Records drawn from a dataset:
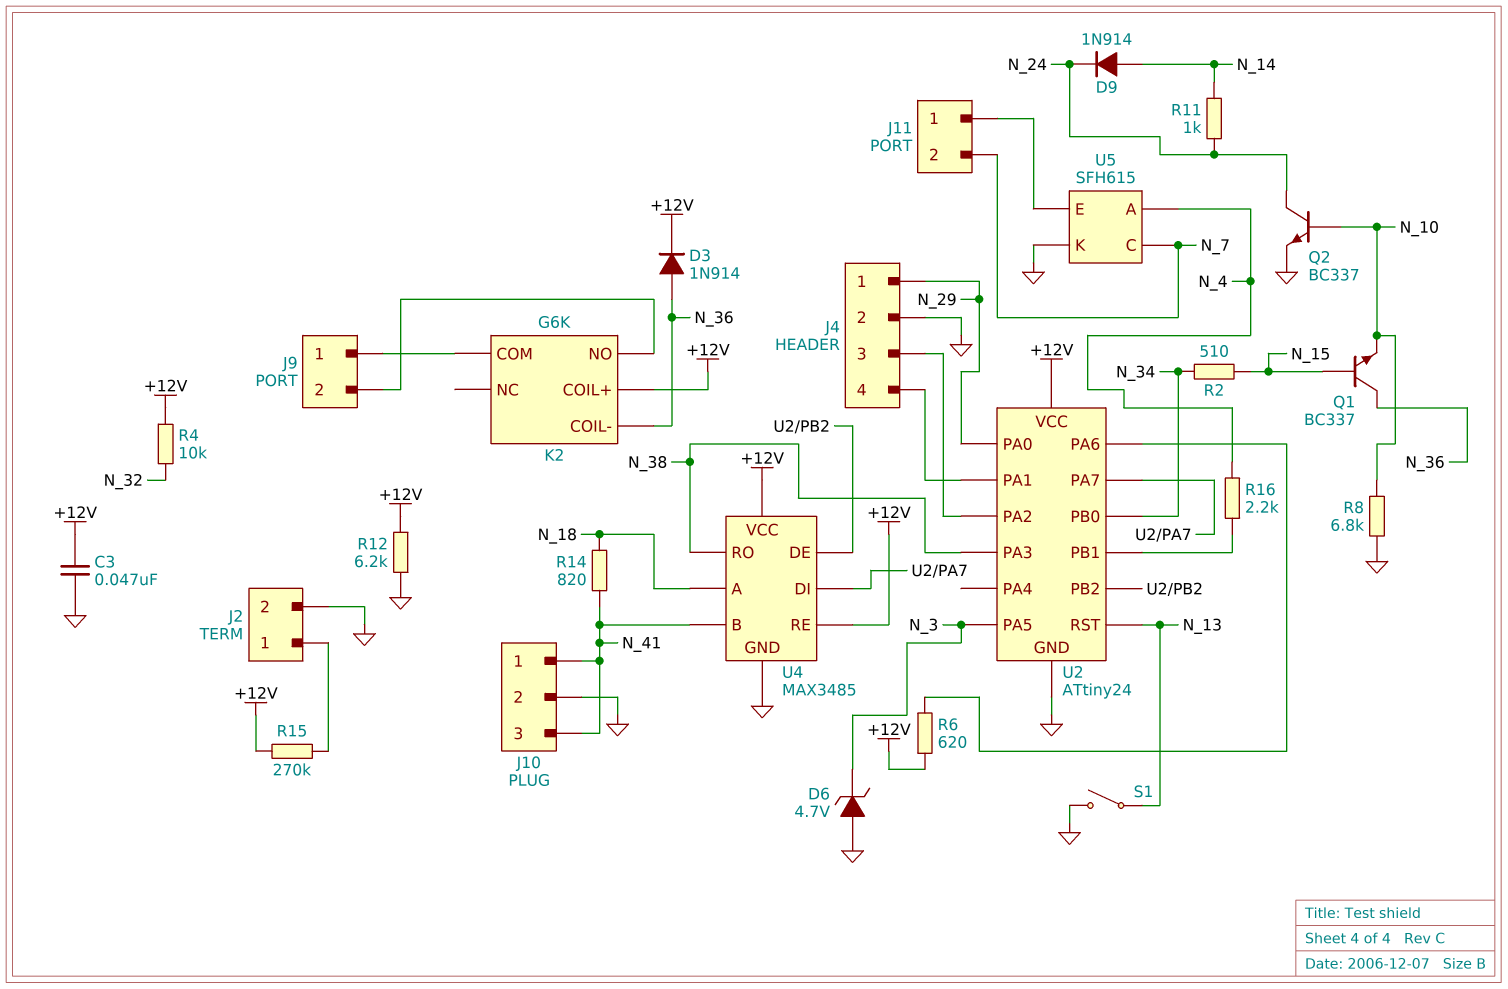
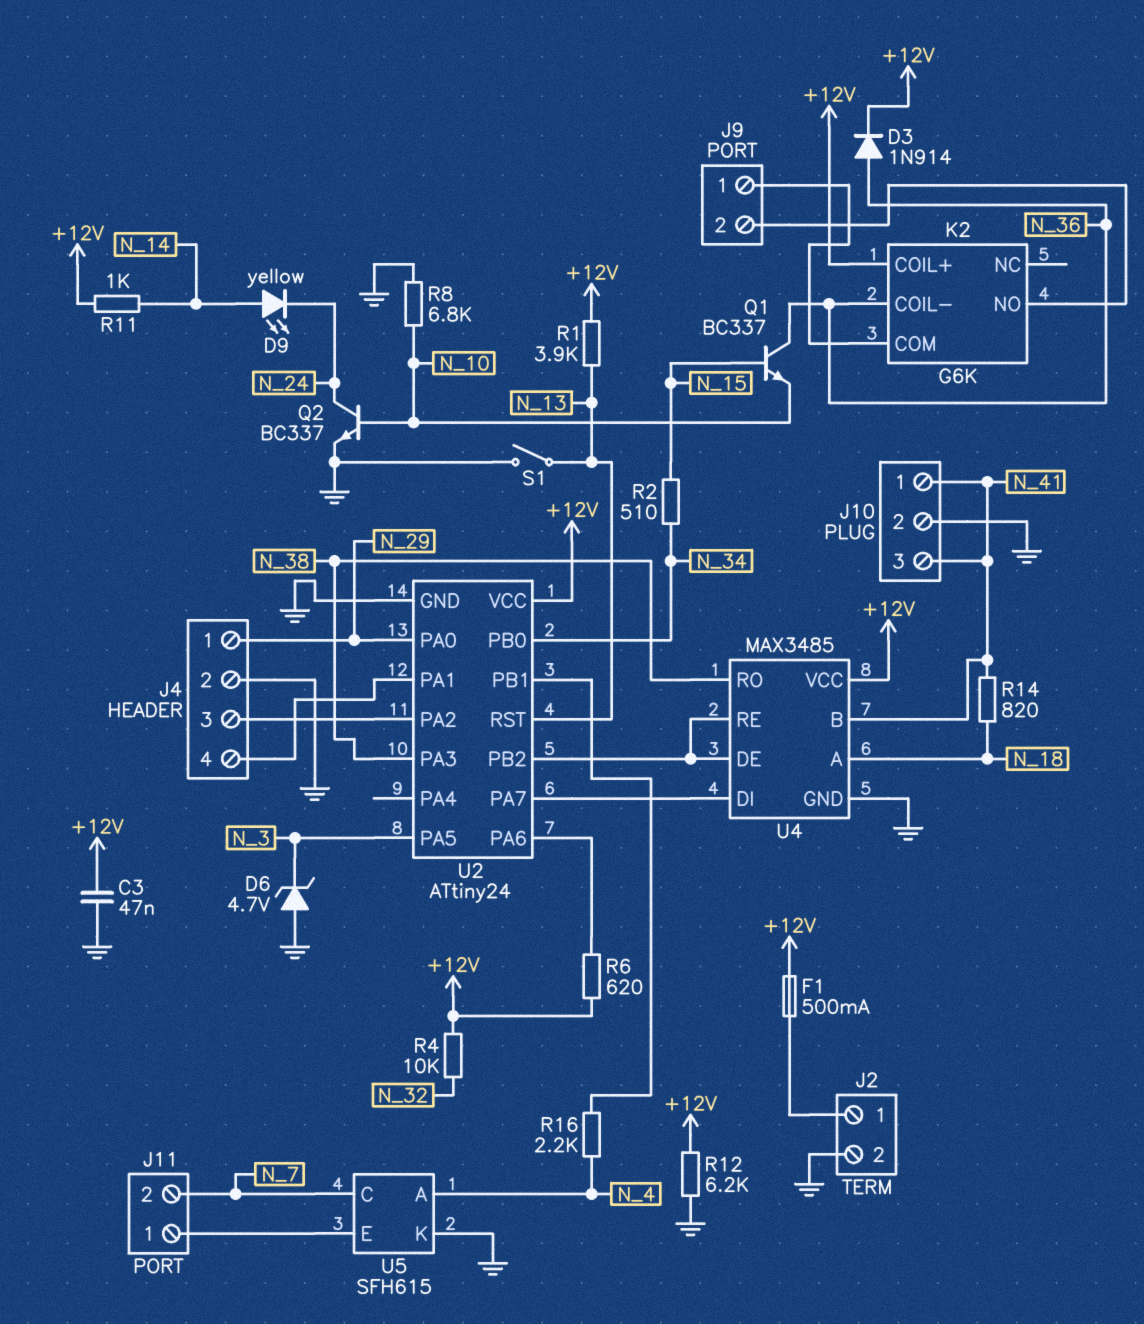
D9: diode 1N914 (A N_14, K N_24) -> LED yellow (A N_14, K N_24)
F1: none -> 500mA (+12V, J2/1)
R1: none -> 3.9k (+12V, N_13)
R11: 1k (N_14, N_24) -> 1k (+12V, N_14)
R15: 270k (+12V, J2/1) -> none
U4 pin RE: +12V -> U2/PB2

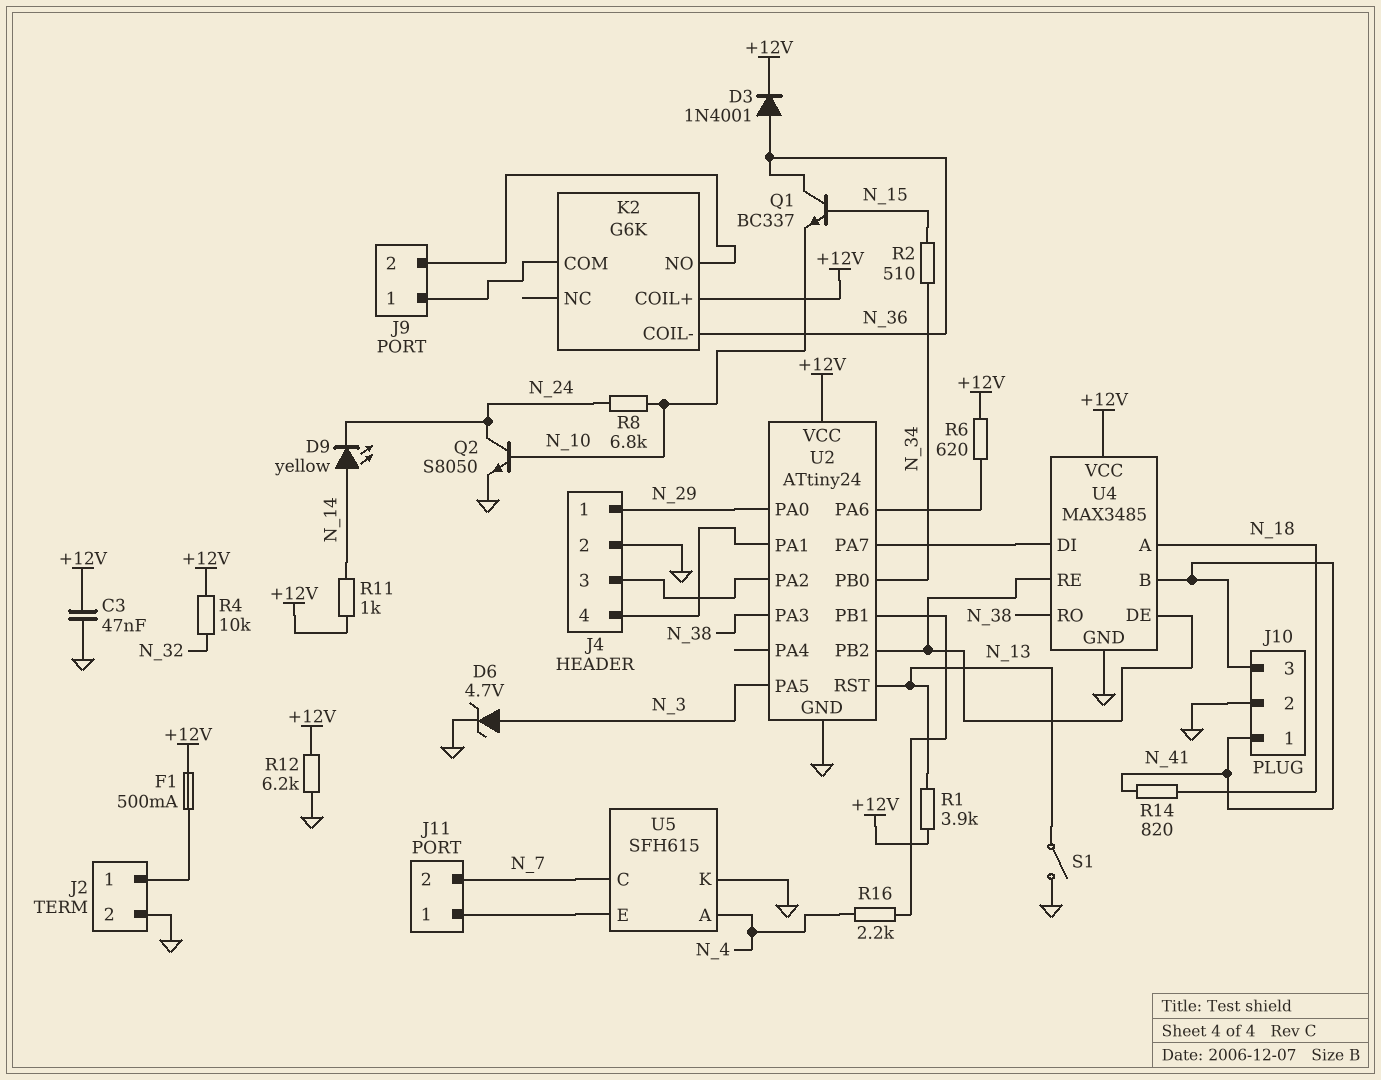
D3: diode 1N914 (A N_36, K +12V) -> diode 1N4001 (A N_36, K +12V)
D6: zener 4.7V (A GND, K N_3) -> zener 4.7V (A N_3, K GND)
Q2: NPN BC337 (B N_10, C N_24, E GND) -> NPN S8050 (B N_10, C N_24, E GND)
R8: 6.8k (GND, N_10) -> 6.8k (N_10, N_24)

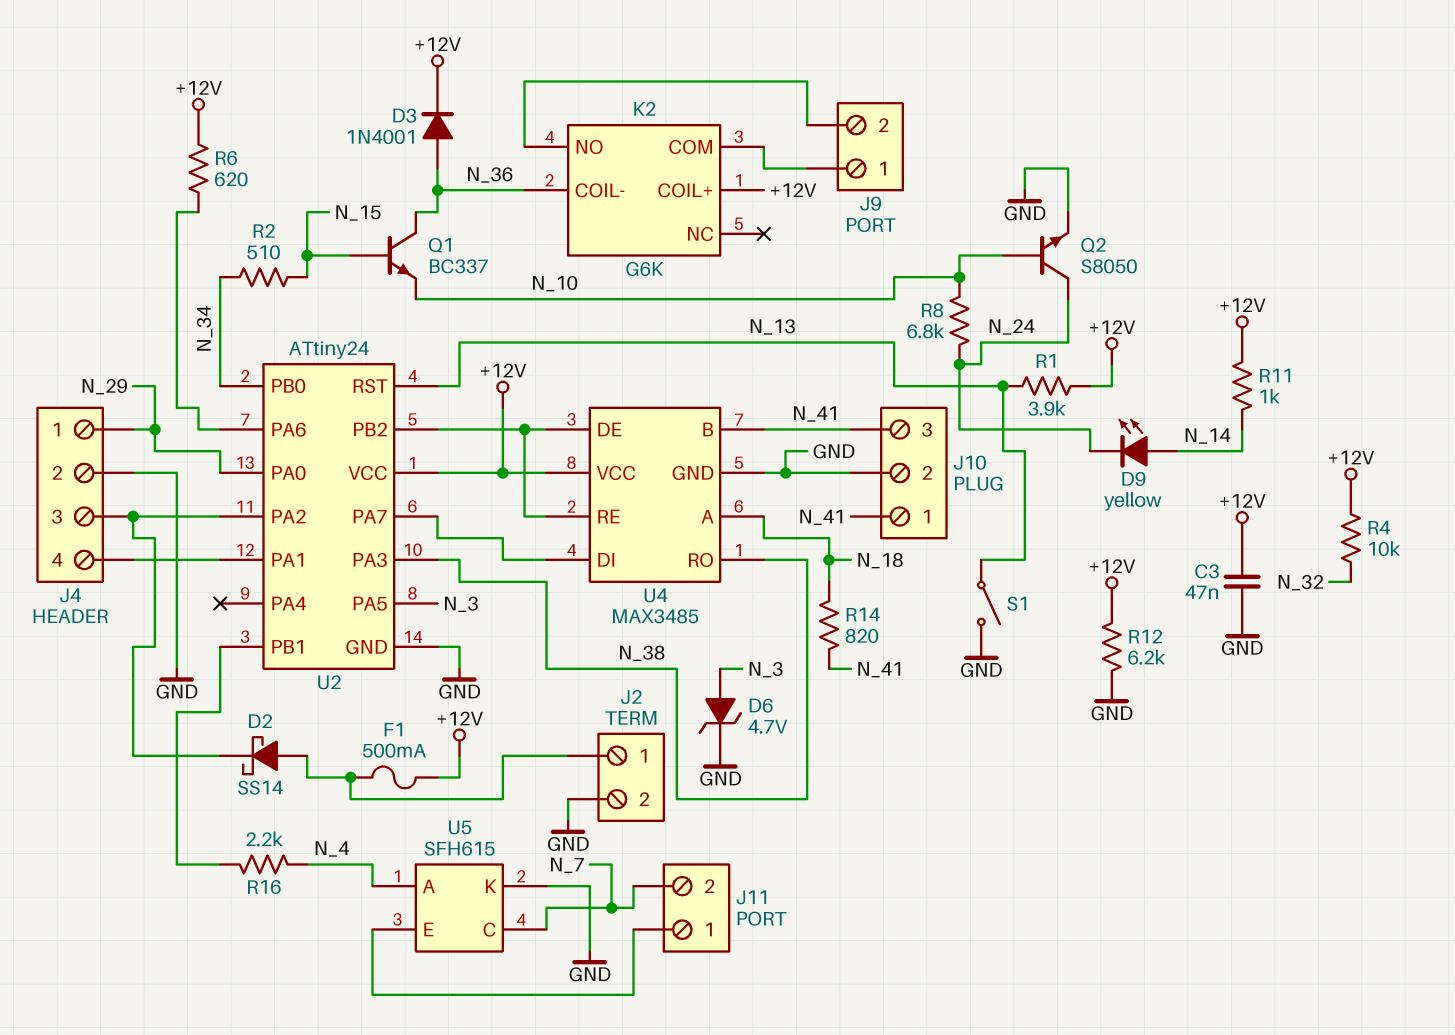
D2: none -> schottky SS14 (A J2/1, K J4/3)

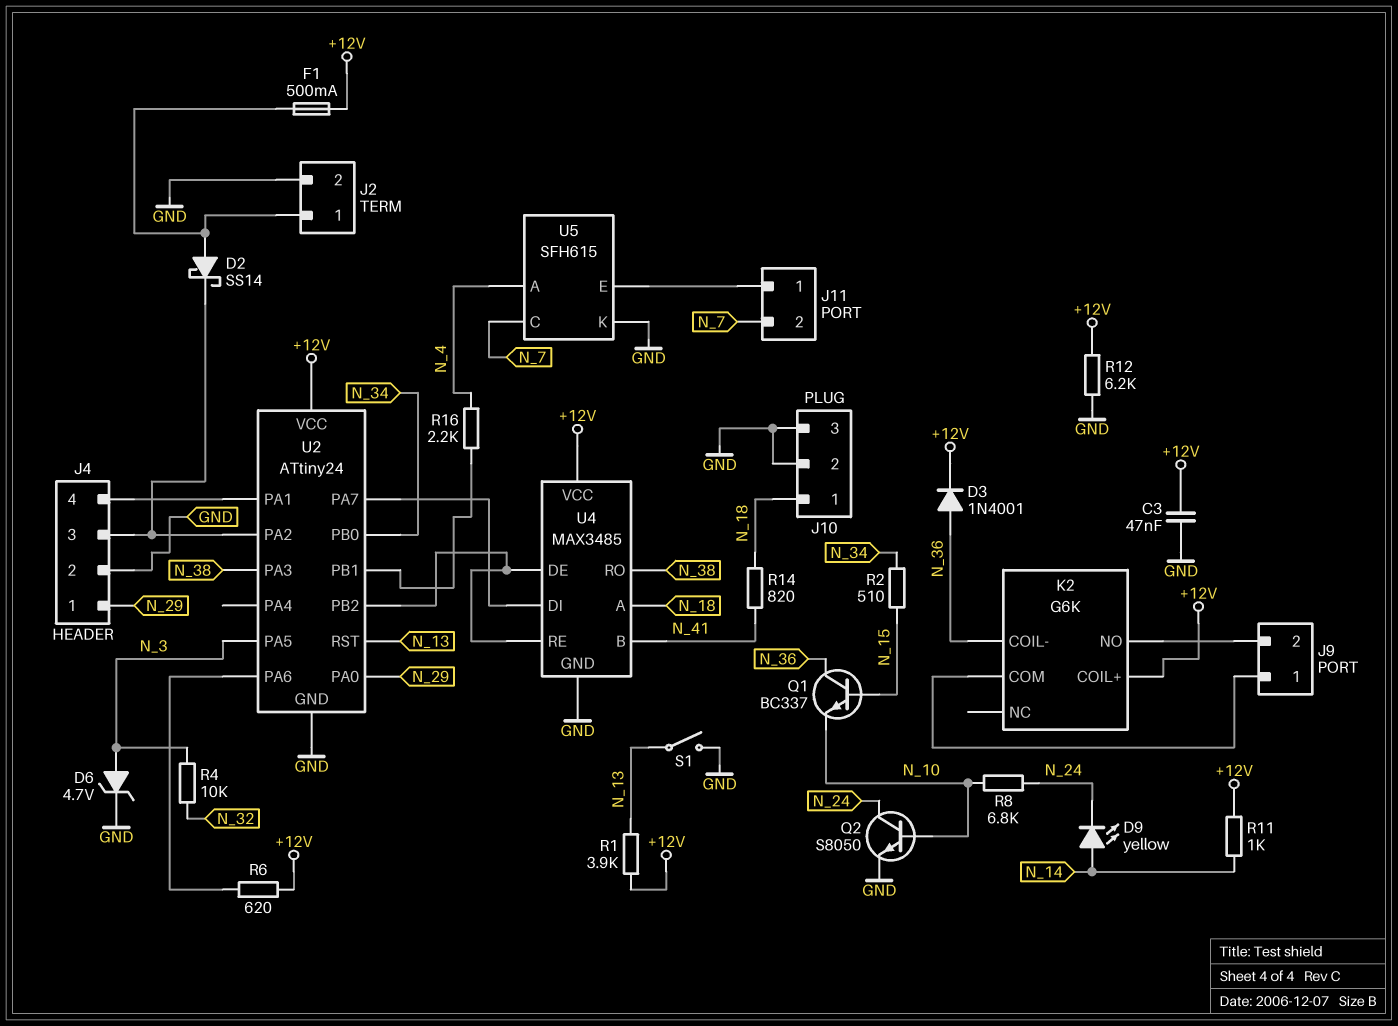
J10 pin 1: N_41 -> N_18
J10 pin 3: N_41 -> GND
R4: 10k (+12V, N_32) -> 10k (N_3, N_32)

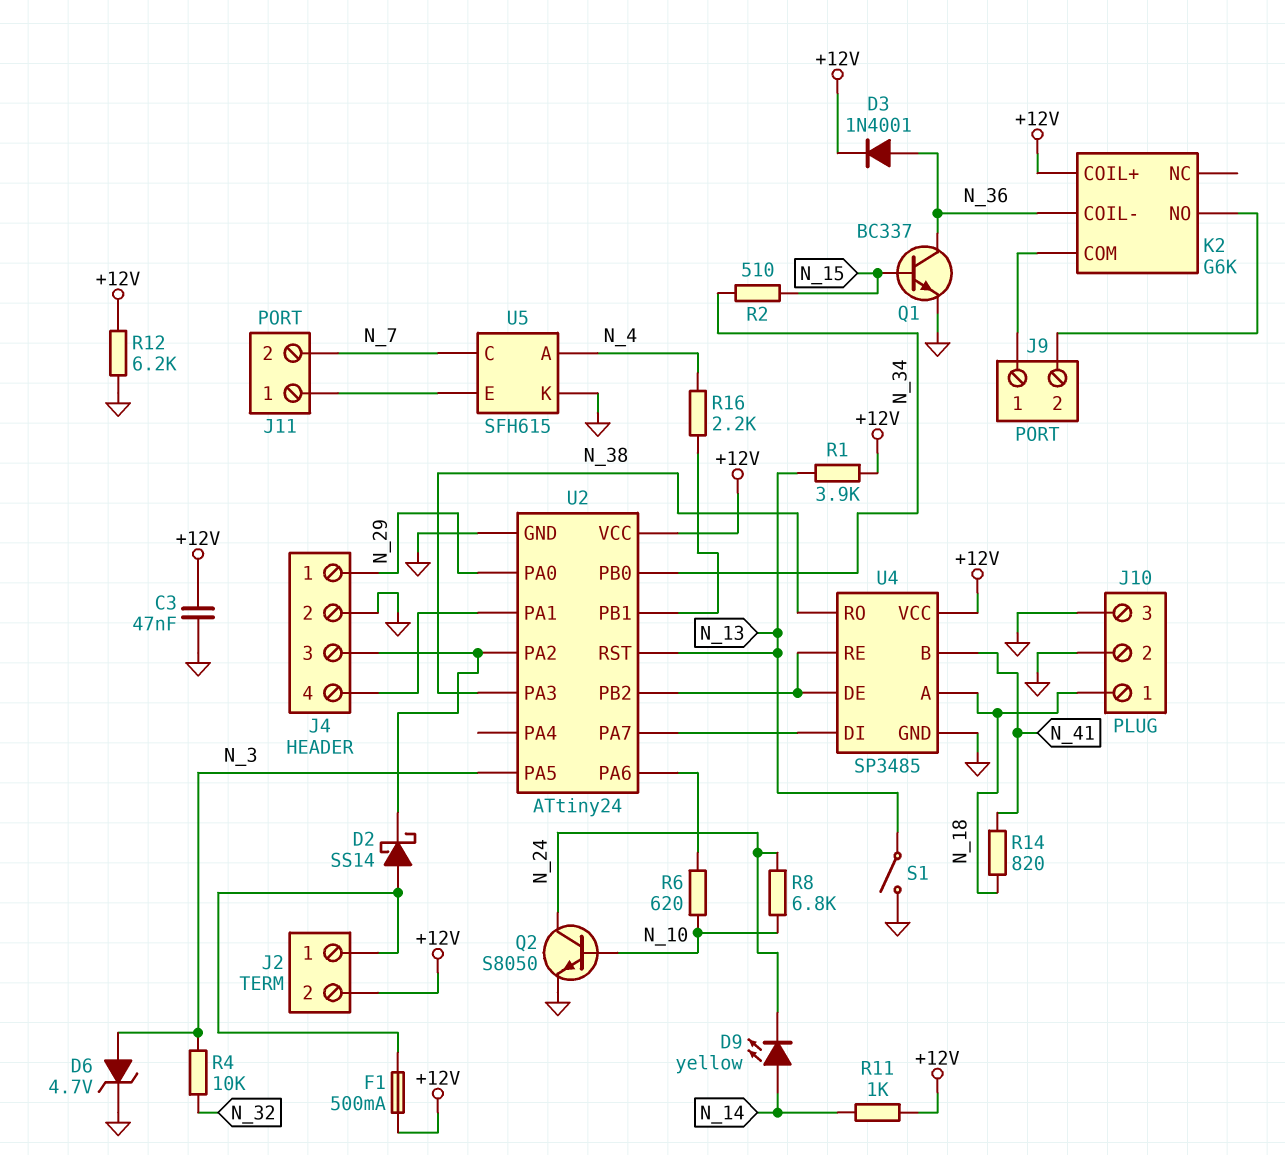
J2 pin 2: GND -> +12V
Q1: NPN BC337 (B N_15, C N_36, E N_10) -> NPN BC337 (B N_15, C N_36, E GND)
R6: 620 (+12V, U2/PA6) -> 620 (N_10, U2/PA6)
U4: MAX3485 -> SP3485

Required action:
Which lines of the records above hold the word "diode"? Copy each one out.

Response to this exercise:
D9: diode 1N914 (A N_14, K N_24) -> LED yellow (A N_14, K N_24)
D3: diode 1N914 (A N_36, K +12V) -> diode 1N4001 (A N_36, K +12V)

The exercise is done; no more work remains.